Your task:
What you output must match the entries exactly, apart from the pictures, which are left out.

Source material:
▶

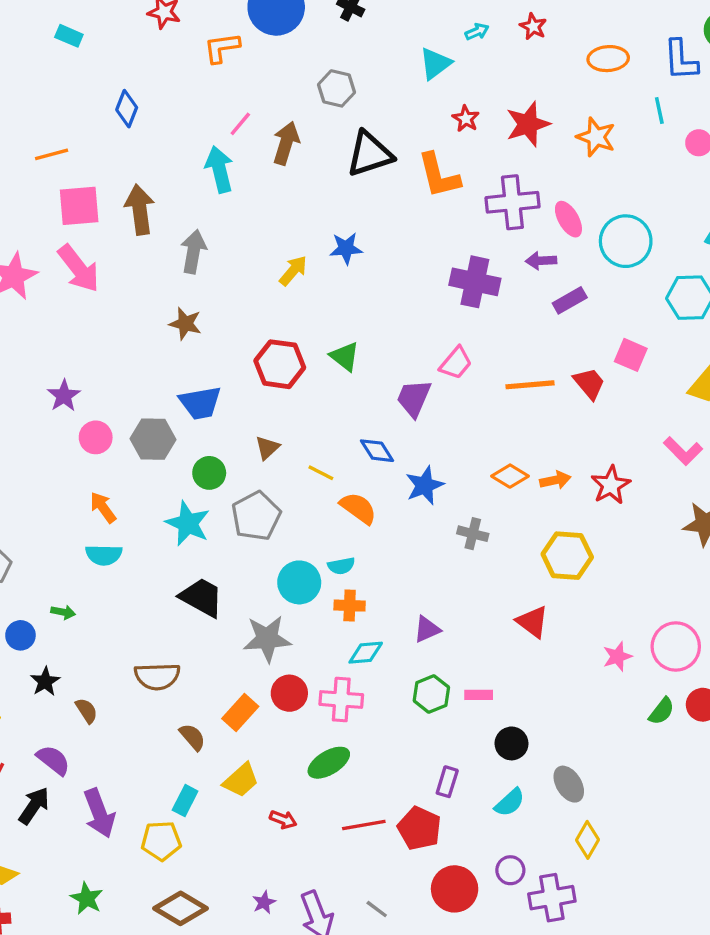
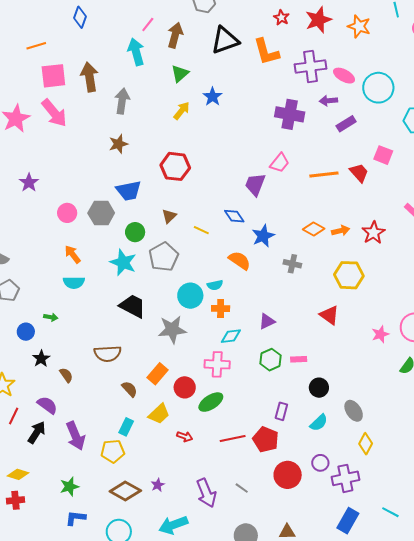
pink ellipse: (568, 219) -> (344, 76), turned -30
blue star: (346, 248) -> (212, 97), turned -30
brown star: (185, 324) -> (118, 144), turned -30
green triangle: (345, 356) -> (180, 74), moved, turned 42
purple star: (64, 396) -> (29, 183), moved
orange semicircle: (358, 508) -> (240, 261), moved
red circle: (289, 693) -> (185, 387), moved
green star: (87, 898) -> (69, 487), turned 30
purple star: (264, 902) -> (158, 485), moved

◀

Task result:
pink ellipse: (568, 219) -> (344, 76), turned -30
blue star: (346, 248) -> (212, 97), turned -30
brown star: (185, 324) -> (118, 144), turned -30
green triangle: (345, 356) -> (180, 74), moved, turned 42
purple star: (64, 396) -> (29, 183), moved
orange semicircle: (358, 508) -> (240, 261), moved
red circle: (289, 693) -> (185, 387), moved
green star: (87, 898) -> (69, 487), turned 30
purple star: (264, 902) -> (158, 485), moved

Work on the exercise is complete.